▸ WHAT THE TASK REQUIRES: Compute how many lines below contain the word "cone" and respond with that number only.
==== INFORMATION
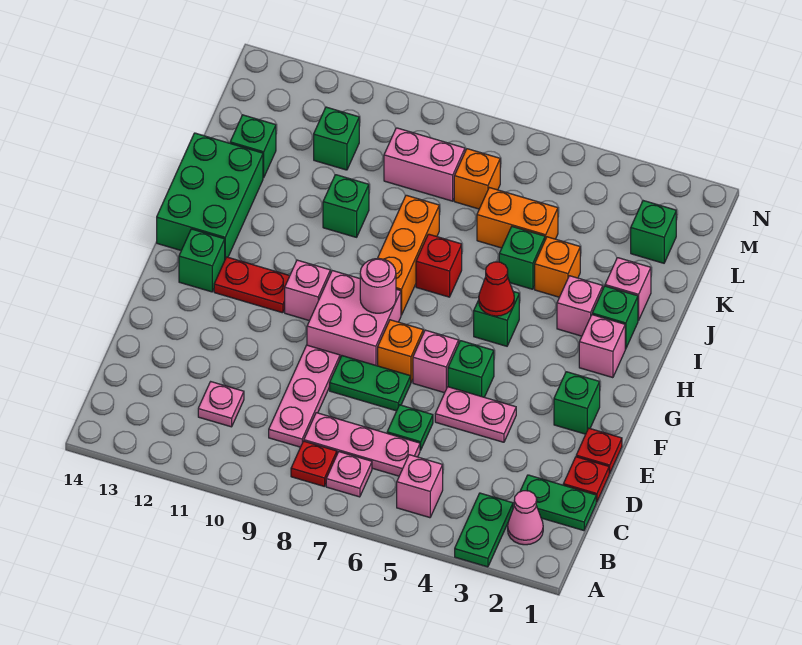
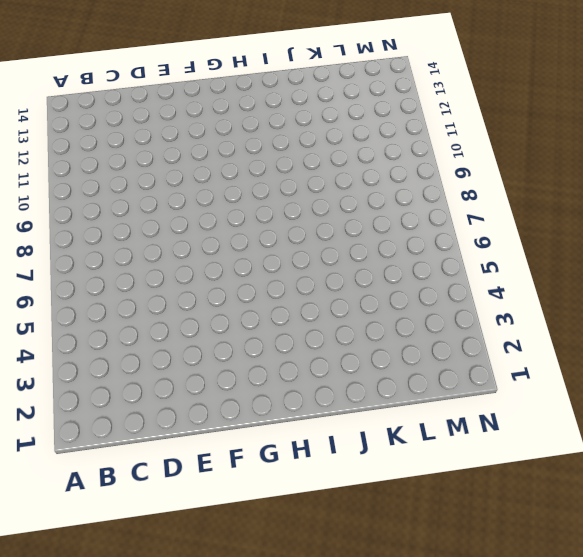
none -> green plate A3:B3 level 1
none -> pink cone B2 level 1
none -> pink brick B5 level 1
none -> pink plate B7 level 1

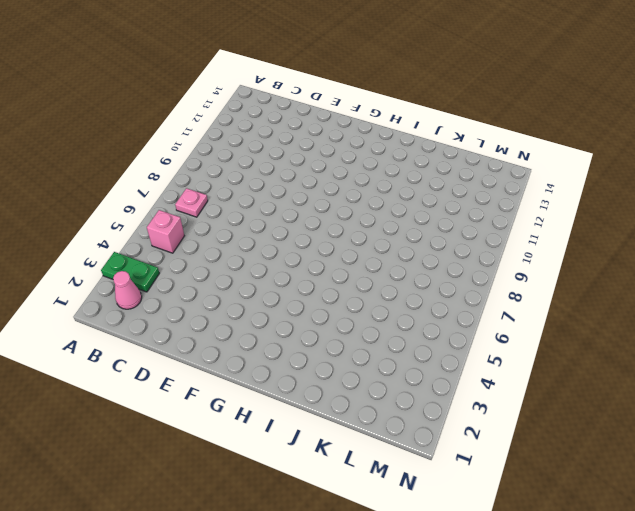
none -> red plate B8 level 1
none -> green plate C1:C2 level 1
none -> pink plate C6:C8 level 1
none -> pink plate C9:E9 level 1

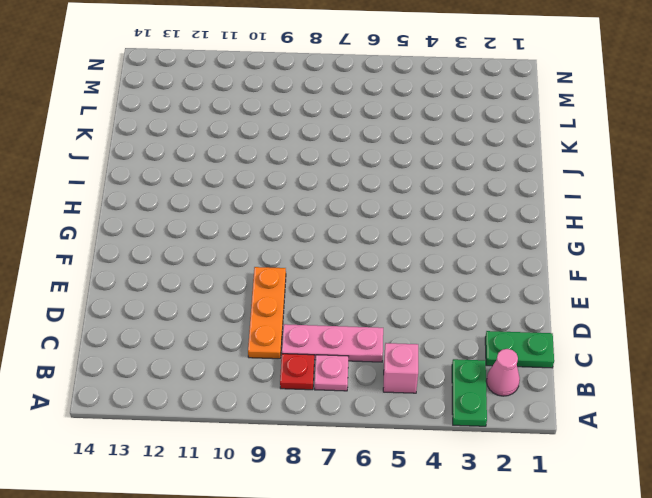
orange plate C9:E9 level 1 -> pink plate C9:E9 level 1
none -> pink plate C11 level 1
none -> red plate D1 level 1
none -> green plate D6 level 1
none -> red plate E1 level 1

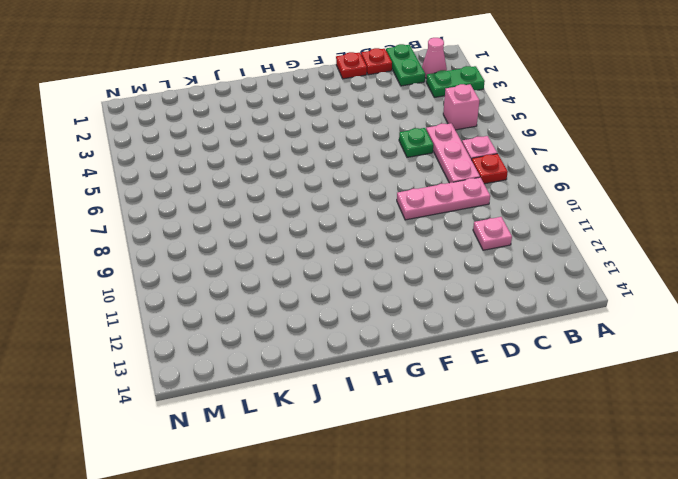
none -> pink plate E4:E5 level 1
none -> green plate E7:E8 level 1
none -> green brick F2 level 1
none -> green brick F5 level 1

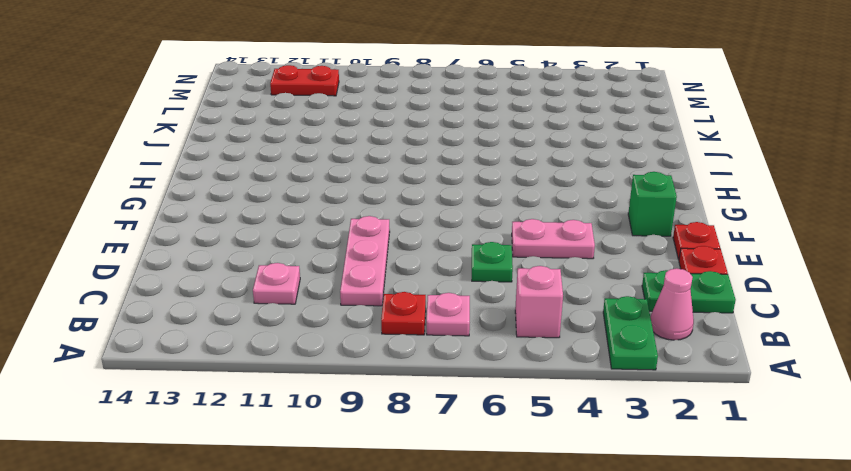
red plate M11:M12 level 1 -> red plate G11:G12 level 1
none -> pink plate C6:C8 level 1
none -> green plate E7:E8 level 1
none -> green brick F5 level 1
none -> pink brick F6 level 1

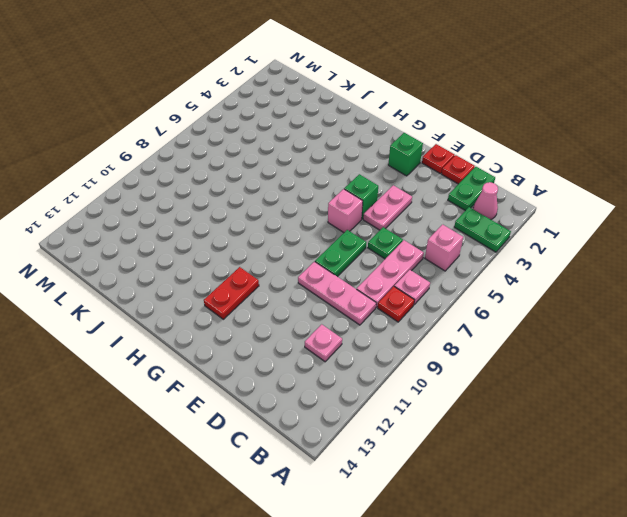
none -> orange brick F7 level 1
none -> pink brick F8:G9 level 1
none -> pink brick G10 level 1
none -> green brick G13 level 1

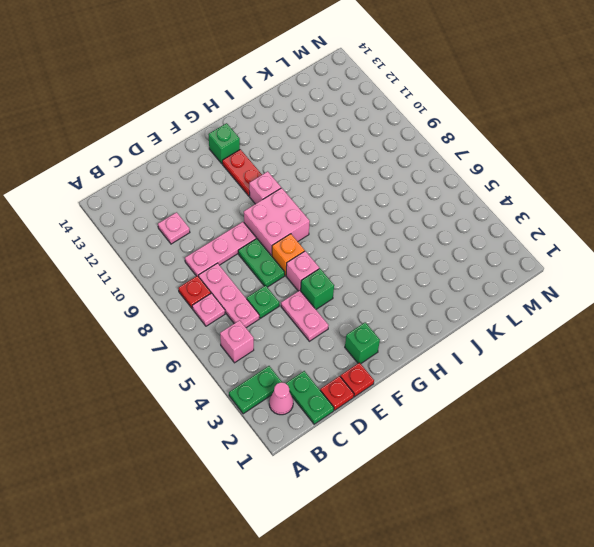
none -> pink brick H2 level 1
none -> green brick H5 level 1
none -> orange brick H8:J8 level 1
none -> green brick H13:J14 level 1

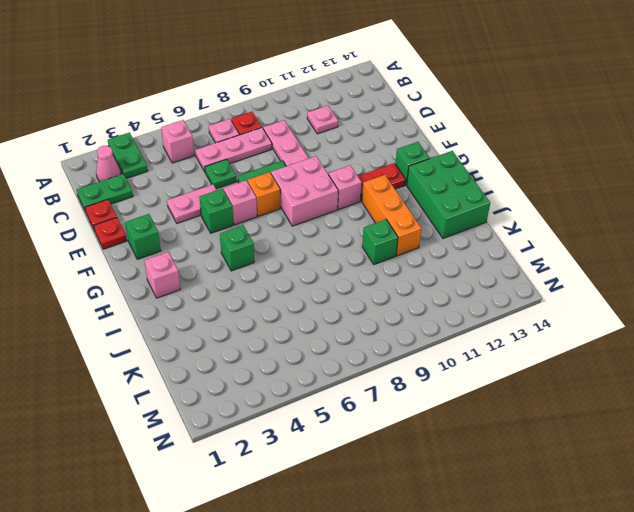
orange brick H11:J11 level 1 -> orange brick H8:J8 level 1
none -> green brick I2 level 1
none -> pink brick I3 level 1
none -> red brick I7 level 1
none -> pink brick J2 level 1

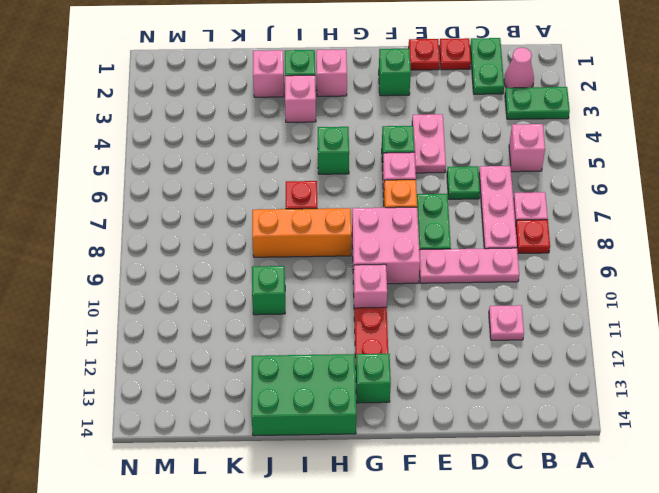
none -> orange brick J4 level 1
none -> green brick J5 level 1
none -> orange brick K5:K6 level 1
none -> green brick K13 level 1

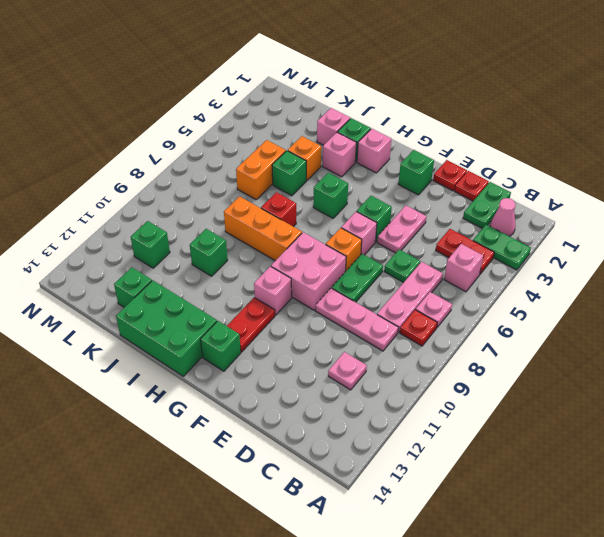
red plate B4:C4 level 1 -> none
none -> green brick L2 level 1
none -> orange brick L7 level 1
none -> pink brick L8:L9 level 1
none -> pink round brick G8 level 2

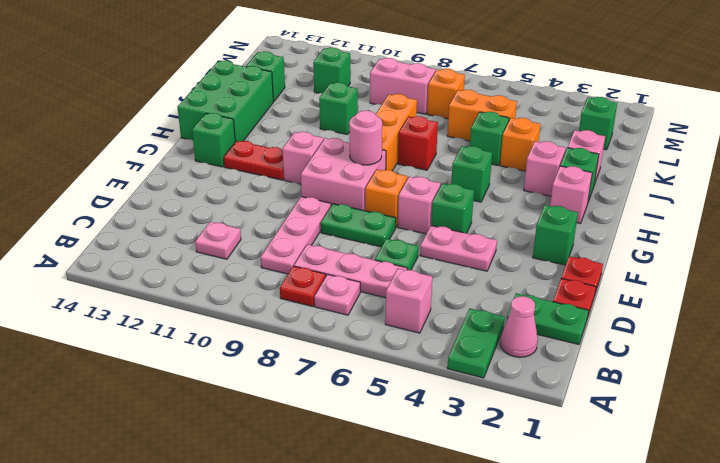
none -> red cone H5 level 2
========
▸ RESPONSE BELOW: 2